■ Problem to work on: Where in the listing does the string "VBAT" appear? Copy every line that holds it.

■ Material for the task:
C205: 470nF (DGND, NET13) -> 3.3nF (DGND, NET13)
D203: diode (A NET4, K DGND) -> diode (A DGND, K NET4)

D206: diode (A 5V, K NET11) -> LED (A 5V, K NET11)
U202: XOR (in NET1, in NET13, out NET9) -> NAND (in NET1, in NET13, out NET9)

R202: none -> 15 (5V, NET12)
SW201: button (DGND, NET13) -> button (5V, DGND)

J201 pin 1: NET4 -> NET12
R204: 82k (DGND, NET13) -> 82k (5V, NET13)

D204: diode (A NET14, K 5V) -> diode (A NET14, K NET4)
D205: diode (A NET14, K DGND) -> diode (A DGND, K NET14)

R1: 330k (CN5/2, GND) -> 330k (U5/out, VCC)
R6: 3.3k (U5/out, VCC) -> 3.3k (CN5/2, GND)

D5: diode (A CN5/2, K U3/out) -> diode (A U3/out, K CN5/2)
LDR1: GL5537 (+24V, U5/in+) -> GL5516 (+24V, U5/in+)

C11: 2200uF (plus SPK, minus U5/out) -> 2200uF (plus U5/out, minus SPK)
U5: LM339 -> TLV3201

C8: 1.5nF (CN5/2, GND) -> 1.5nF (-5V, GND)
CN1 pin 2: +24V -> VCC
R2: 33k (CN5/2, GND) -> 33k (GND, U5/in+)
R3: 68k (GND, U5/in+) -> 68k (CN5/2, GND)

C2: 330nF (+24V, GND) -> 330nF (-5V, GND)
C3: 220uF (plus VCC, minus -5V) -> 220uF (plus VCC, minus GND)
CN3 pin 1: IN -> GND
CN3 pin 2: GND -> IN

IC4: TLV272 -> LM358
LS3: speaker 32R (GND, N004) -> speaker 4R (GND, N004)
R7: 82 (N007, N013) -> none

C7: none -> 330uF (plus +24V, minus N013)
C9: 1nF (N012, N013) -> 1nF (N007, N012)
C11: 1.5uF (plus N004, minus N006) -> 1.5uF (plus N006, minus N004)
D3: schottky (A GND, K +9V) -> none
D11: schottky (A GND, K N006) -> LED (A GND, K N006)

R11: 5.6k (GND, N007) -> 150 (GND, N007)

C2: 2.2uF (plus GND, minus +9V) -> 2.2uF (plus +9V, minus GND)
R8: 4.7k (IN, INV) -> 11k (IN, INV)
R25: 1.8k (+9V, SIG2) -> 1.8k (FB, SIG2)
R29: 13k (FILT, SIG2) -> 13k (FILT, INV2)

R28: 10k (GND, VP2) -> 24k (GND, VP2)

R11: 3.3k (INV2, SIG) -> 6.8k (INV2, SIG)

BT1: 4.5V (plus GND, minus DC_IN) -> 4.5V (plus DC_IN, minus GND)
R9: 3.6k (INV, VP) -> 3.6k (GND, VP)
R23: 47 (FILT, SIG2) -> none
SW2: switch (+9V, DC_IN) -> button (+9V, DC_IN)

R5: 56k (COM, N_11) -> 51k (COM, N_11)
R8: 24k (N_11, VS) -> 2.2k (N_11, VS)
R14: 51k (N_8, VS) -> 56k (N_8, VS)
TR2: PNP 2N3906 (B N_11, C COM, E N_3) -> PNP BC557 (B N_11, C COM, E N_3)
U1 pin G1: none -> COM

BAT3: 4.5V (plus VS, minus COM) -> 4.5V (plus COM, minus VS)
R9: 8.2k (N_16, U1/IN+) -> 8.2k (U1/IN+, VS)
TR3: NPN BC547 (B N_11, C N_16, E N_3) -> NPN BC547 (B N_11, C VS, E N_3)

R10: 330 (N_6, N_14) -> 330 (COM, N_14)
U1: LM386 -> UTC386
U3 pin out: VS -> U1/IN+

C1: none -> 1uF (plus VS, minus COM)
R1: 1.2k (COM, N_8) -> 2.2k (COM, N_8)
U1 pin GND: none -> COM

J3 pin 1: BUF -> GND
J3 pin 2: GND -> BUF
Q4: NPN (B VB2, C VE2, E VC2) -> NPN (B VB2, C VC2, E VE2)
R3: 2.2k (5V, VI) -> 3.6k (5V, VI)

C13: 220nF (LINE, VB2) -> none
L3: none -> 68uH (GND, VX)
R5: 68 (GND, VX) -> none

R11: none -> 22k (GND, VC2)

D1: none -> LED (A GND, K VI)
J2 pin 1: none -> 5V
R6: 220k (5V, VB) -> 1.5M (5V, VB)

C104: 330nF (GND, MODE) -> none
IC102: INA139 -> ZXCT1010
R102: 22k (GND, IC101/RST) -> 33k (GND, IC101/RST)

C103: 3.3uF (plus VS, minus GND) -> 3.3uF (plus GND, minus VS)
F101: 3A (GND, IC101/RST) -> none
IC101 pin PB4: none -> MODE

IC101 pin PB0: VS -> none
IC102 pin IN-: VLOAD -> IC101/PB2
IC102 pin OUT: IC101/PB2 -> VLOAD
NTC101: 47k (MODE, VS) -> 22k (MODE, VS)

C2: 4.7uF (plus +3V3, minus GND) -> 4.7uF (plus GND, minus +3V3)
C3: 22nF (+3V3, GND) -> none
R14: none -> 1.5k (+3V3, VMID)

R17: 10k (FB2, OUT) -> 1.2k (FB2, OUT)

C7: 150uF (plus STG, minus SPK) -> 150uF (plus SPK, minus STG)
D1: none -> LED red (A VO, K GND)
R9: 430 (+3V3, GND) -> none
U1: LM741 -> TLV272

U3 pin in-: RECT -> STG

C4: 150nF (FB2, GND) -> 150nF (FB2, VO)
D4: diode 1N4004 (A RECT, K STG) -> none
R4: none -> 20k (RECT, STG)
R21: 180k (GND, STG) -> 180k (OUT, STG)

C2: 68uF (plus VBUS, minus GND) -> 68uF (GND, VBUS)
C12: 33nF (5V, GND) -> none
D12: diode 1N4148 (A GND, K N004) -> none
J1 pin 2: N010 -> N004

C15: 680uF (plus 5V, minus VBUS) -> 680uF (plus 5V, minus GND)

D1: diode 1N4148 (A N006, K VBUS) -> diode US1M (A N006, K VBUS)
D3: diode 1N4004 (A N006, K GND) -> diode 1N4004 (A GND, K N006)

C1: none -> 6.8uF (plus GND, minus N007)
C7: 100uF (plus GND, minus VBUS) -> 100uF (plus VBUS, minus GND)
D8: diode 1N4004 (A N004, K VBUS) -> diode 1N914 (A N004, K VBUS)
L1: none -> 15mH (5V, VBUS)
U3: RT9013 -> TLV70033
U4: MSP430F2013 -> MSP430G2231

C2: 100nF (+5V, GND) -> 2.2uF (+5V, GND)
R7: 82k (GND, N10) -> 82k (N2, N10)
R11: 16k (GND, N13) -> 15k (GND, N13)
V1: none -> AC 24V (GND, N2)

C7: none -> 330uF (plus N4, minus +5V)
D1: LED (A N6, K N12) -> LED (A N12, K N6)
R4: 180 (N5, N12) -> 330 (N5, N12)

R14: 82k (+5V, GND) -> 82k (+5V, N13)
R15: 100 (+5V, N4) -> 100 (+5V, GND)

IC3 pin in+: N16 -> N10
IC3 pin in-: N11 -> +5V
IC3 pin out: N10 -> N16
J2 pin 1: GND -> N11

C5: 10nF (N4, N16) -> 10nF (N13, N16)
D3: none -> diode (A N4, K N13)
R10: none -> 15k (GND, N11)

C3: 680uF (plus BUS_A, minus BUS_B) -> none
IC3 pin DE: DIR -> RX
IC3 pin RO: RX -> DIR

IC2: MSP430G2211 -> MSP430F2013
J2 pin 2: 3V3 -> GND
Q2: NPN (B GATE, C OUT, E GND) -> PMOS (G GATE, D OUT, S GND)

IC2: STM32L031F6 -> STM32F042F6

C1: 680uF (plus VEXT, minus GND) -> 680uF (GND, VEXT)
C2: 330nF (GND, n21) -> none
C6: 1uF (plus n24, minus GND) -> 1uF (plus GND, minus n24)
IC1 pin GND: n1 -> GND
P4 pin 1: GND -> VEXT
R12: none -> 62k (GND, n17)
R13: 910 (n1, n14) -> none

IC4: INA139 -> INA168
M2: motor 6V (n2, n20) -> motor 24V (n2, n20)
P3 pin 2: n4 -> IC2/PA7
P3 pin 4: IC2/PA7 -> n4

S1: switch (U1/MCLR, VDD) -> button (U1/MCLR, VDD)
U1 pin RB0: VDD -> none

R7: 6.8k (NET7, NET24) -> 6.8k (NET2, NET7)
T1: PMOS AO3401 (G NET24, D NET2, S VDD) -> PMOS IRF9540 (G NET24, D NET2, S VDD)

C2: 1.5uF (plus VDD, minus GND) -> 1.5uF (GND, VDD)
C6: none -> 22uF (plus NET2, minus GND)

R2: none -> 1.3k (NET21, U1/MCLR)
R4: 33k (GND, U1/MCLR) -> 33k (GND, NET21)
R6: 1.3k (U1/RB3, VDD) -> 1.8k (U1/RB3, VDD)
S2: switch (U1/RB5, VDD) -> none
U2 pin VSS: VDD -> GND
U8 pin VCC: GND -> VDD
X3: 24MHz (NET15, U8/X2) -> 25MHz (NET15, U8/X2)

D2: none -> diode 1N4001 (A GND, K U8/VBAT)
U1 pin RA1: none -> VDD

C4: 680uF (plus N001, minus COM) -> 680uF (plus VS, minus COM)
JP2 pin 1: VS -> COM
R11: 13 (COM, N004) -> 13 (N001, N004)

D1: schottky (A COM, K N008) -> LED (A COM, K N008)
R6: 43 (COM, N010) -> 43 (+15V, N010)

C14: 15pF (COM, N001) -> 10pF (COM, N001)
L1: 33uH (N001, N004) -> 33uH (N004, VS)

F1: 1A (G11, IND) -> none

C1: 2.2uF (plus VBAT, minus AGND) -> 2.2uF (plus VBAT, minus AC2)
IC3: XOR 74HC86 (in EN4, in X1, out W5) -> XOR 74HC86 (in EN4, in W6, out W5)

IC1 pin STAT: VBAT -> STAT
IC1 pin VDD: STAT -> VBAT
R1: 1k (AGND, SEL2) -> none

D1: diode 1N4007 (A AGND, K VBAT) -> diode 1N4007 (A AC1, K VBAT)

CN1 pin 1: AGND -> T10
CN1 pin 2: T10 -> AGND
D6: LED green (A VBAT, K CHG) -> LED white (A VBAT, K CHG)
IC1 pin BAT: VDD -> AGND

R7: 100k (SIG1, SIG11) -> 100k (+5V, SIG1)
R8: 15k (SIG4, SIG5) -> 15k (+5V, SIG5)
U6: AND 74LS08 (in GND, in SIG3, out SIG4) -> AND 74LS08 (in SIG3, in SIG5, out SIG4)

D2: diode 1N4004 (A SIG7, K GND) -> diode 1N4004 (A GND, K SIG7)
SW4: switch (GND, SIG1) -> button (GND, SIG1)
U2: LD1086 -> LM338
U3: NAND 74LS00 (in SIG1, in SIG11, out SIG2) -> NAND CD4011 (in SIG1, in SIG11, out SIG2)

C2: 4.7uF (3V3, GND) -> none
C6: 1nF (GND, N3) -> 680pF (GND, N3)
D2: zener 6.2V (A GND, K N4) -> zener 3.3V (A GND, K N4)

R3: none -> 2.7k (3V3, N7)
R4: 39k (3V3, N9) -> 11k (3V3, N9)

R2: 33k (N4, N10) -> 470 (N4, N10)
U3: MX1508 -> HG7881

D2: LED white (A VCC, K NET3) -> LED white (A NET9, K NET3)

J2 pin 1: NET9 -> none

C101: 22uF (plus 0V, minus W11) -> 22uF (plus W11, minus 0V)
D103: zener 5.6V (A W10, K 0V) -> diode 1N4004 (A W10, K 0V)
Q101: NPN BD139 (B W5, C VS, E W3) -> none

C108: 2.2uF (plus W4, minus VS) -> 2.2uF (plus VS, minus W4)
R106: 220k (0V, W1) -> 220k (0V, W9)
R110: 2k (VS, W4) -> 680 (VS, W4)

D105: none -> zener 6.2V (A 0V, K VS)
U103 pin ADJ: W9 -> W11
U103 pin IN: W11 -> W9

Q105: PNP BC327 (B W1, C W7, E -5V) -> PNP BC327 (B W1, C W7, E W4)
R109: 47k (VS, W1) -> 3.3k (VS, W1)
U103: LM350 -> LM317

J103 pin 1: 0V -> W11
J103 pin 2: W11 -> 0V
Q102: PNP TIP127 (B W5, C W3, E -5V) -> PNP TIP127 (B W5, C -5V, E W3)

■ Result of this exercise:
D2: none -> diode 1N4001 (A GND, K U8/VBAT)
C1: 2.2uF (plus VBAT, minus AGND) -> 2.2uF (plus VBAT, minus AC2)
IC1 pin STAT: VBAT -> STAT
IC1 pin VDD: STAT -> VBAT
D1: diode 1N4007 (A AGND, K VBAT) -> diode 1N4007 (A AC1, K VBAT)
D6: LED green (A VBAT, K CHG) -> LED white (A VBAT, K CHG)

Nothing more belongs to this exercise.